**Goal of the exercise:**
Transcribe only the lines of the listing below from the one holding "(505, 282) = (194, 272): green" through the one holding "(891, 533) = (467, 121): black", inclusive, without any change.

**The input:**
┄┄┄┄┄┄┄┄┄┄
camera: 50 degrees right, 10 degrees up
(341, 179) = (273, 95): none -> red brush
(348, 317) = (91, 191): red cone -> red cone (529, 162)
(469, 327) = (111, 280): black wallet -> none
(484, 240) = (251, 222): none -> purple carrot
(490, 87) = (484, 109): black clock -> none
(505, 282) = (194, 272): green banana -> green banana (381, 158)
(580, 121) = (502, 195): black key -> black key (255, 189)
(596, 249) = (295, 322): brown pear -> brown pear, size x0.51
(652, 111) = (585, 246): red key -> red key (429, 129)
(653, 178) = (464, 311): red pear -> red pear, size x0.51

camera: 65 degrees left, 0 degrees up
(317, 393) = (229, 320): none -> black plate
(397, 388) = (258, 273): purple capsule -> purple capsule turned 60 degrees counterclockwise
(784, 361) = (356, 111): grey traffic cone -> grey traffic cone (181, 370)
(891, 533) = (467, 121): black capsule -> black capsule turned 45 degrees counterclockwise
┄┄┄┄┄┄┄┄┄┄
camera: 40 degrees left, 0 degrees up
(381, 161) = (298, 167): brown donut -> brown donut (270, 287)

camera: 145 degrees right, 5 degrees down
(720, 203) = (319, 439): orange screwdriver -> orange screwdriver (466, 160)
┄┄┄┄┄┄┄┄┄┄
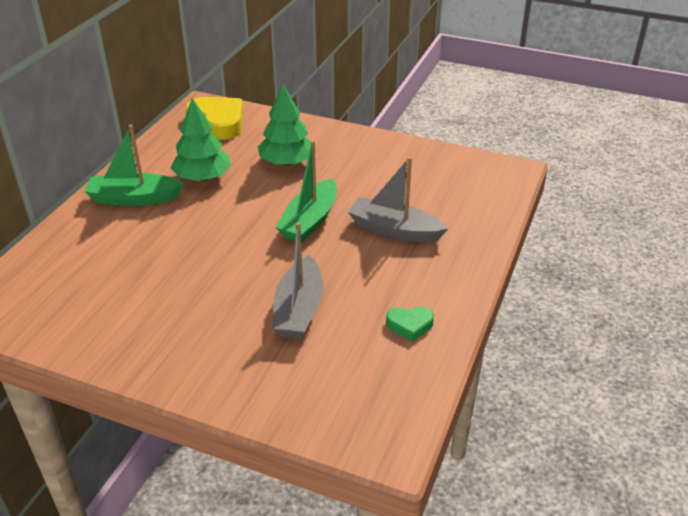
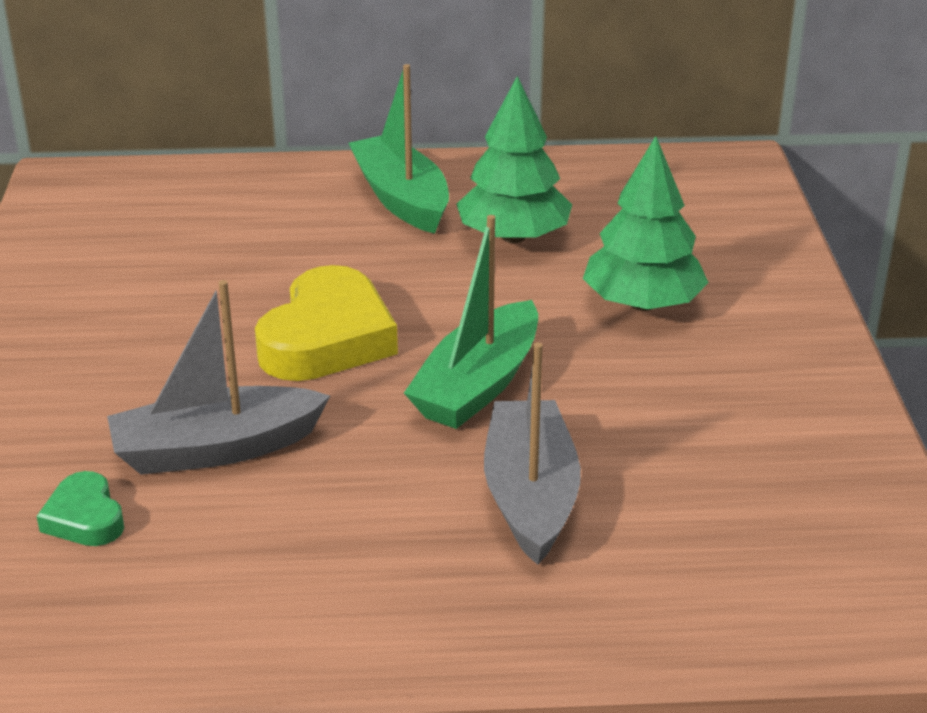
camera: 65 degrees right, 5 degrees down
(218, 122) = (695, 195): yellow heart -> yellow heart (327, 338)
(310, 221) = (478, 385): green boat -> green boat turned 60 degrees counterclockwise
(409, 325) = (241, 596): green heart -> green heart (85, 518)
┄┄┄┄┄┄┄┄┄┄
**Task response:**
(505, 282) = (194, 272): green banana -> green banana (381, 158)
(580, 121) = (502, 195): black key -> black key (255, 189)
(596, 249) = (295, 322): brown pear -> brown pear, size x0.51
(652, 111) = (585, 246): red key -> red key (429, 129)
(653, 178) = (464, 311): red pear -> red pear, size x0.51

camera: 65 degrees left, 0 degrees up
(317, 393) = (229, 320): none -> black plate
(397, 388) = (258, 273): purple capsule -> purple capsule turned 60 degrees counterclockwise
(784, 361) = (356, 111): grey traffic cone -> grey traffic cone (181, 370)
(891, 533) = (467, 121): black capsule -> black capsule turned 45 degrees counterclockwise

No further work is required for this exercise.